▶ The problem
When you respond, write out each entry exactly as it stands.

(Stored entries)

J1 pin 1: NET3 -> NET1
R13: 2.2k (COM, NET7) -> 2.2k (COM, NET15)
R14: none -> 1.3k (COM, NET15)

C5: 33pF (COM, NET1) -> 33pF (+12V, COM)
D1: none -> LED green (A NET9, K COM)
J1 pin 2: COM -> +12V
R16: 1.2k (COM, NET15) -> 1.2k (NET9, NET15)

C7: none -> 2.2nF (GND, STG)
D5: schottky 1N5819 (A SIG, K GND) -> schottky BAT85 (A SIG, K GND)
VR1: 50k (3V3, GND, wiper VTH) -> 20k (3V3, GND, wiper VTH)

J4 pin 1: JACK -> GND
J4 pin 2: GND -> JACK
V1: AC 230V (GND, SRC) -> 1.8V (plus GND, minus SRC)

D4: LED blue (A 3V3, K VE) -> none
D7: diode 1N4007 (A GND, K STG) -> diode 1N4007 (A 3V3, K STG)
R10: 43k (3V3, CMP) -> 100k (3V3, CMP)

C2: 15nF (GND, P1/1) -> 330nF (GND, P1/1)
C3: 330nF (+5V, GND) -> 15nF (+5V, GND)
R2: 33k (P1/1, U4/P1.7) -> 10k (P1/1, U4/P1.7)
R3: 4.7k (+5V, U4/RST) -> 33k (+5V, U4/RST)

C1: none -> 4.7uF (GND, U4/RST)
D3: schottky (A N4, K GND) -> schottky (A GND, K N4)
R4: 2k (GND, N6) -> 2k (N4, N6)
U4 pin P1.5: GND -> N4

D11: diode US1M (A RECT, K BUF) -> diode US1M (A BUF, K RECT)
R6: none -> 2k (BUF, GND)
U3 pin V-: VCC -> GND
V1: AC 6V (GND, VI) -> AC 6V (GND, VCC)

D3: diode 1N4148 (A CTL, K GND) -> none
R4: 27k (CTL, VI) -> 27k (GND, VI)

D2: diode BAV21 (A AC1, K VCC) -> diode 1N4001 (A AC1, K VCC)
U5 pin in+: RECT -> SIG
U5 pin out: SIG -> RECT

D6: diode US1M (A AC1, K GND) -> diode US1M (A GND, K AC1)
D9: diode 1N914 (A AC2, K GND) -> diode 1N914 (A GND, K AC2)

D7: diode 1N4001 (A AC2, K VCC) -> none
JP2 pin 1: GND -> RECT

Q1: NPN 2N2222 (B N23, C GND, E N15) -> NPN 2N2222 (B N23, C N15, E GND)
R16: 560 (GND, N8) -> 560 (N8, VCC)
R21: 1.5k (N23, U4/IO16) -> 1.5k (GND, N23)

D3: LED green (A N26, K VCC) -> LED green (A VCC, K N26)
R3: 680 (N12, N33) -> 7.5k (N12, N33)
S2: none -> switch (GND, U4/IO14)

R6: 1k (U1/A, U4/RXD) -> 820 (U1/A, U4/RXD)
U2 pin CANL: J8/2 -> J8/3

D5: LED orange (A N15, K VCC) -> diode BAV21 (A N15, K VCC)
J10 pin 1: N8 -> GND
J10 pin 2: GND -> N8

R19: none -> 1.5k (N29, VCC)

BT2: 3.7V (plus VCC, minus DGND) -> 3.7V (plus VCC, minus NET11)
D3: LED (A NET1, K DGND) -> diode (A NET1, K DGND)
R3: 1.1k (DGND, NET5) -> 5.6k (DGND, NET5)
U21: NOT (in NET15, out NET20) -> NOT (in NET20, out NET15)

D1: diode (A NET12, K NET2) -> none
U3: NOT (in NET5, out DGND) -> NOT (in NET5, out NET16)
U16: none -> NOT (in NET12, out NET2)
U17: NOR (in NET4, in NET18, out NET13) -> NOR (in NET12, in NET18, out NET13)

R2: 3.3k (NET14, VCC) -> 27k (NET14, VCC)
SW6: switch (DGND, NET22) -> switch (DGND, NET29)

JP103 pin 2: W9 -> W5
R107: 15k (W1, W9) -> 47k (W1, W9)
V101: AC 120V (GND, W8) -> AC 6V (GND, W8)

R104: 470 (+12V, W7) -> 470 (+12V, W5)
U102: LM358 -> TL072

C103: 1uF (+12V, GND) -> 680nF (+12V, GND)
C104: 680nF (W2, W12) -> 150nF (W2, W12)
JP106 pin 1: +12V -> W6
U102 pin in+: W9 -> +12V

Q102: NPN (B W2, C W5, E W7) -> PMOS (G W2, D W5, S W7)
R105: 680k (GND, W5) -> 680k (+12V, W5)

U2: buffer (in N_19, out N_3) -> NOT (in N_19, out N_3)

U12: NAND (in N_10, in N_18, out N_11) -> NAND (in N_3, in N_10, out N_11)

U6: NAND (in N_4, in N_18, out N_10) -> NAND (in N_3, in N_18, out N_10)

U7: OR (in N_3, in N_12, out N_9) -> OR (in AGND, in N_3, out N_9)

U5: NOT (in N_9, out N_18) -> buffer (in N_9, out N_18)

▶ Exercise output
J1 pin 1: NET3 -> NET1
R13: 2.2k (COM, NET7) -> 2.2k (COM, NET15)
R14: none -> 1.3k (COM, NET15)

C5: 33pF (COM, NET1) -> 33pF (+12V, COM)
D1: none -> LED green (A NET9, K COM)
J1 pin 2: COM -> +12V
R16: 1.2k (COM, NET15) -> 1.2k (NET9, NET15)

C7: none -> 2.2nF (GND, STG)
D5: schottky 1N5819 (A SIG, K GND) -> schottky BAT85 (A SIG, K GND)
VR1: 50k (3V3, GND, wiper VTH) -> 20k (3V3, GND, wiper VTH)

J4 pin 1: JACK -> GND
J4 pin 2: GND -> JACK
V1: AC 230V (GND, SRC) -> 1.8V (plus GND, minus SRC)

D4: LED blue (A 3V3, K VE) -> none
D7: diode 1N4007 (A GND, K STG) -> diode 1N4007 (A 3V3, K STG)
R10: 43k (3V3, CMP) -> 100k (3V3, CMP)

C2: 15nF (GND, P1/1) -> 330nF (GND, P1/1)
C3: 330nF (+5V, GND) -> 15nF (+5V, GND)
R2: 33k (P1/1, U4/P1.7) -> 10k (P1/1, U4/P1.7)
R3: 4.7k (+5V, U4/RST) -> 33k (+5V, U4/RST)

C1: none -> 4.7uF (GND, U4/RST)
D3: schottky (A N4, K GND) -> schottky (A GND, K N4)
R4: 2k (GND, N6) -> 2k (N4, N6)
U4 pin P1.5: GND -> N4

D11: diode US1M (A RECT, K BUF) -> diode US1M (A BUF, K RECT)
R6: none -> 2k (BUF, GND)
U3 pin V-: VCC -> GND
V1: AC 6V (GND, VI) -> AC 6V (GND, VCC)

D3: diode 1N4148 (A CTL, K GND) -> none
R4: 27k (CTL, VI) -> 27k (GND, VI)

D2: diode BAV21 (A AC1, K VCC) -> diode 1N4001 (A AC1, K VCC)
U5 pin in+: RECT -> SIG
U5 pin out: SIG -> RECT

D6: diode US1M (A AC1, K GND) -> diode US1M (A GND, K AC1)
D9: diode 1N914 (A AC2, K GND) -> diode 1N914 (A GND, K AC2)

D7: diode 1N4001 (A AC2, K VCC) -> none
JP2 pin 1: GND -> RECT

Q1: NPN 2N2222 (B N23, C GND, E N15) -> NPN 2N2222 (B N23, C N15, E GND)
R16: 560 (GND, N8) -> 560 (N8, VCC)
R21: 1.5k (N23, U4/IO16) -> 1.5k (GND, N23)

D3: LED green (A N26, K VCC) -> LED green (A VCC, K N26)
R3: 680 (N12, N33) -> 7.5k (N12, N33)
S2: none -> switch (GND, U4/IO14)

R6: 1k (U1/A, U4/RXD) -> 820 (U1/A, U4/RXD)
U2 pin CANL: J8/2 -> J8/3

D5: LED orange (A N15, K VCC) -> diode BAV21 (A N15, K VCC)
J10 pin 1: N8 -> GND
J10 pin 2: GND -> N8

R19: none -> 1.5k (N29, VCC)

BT2: 3.7V (plus VCC, minus DGND) -> 3.7V (plus VCC, minus NET11)
D3: LED (A NET1, K DGND) -> diode (A NET1, K DGND)
R3: 1.1k (DGND, NET5) -> 5.6k (DGND, NET5)
U21: NOT (in NET15, out NET20) -> NOT (in NET20, out NET15)

D1: diode (A NET12, K NET2) -> none
U3: NOT (in NET5, out DGND) -> NOT (in NET5, out NET16)
U16: none -> NOT (in NET12, out NET2)
U17: NOR (in NET4, in NET18, out NET13) -> NOR (in NET12, in NET18, out NET13)

R2: 3.3k (NET14, VCC) -> 27k (NET14, VCC)
SW6: switch (DGND, NET22) -> switch (DGND, NET29)

JP103 pin 2: W9 -> W5
R107: 15k (W1, W9) -> 47k (W1, W9)
V101: AC 120V (GND, W8) -> AC 6V (GND, W8)

R104: 470 (+12V, W7) -> 470 (+12V, W5)
U102: LM358 -> TL072

C103: 1uF (+12V, GND) -> 680nF (+12V, GND)
C104: 680nF (W2, W12) -> 150nF (W2, W12)
JP106 pin 1: +12V -> W6
U102 pin in+: W9 -> +12V

Q102: NPN (B W2, C W5, E W7) -> PMOS (G W2, D W5, S W7)
R105: 680k (GND, W5) -> 680k (+12V, W5)

U2: buffer (in N_19, out N_3) -> NOT (in N_19, out N_3)

U12: NAND (in N_10, in N_18, out N_11) -> NAND (in N_3, in N_10, out N_11)

U6: NAND (in N_4, in N_18, out N_10) -> NAND (in N_3, in N_18, out N_10)

U7: OR (in N_3, in N_12, out N_9) -> OR (in AGND, in N_3, out N_9)

U5: NOT (in N_9, out N_18) -> buffer (in N_9, out N_18)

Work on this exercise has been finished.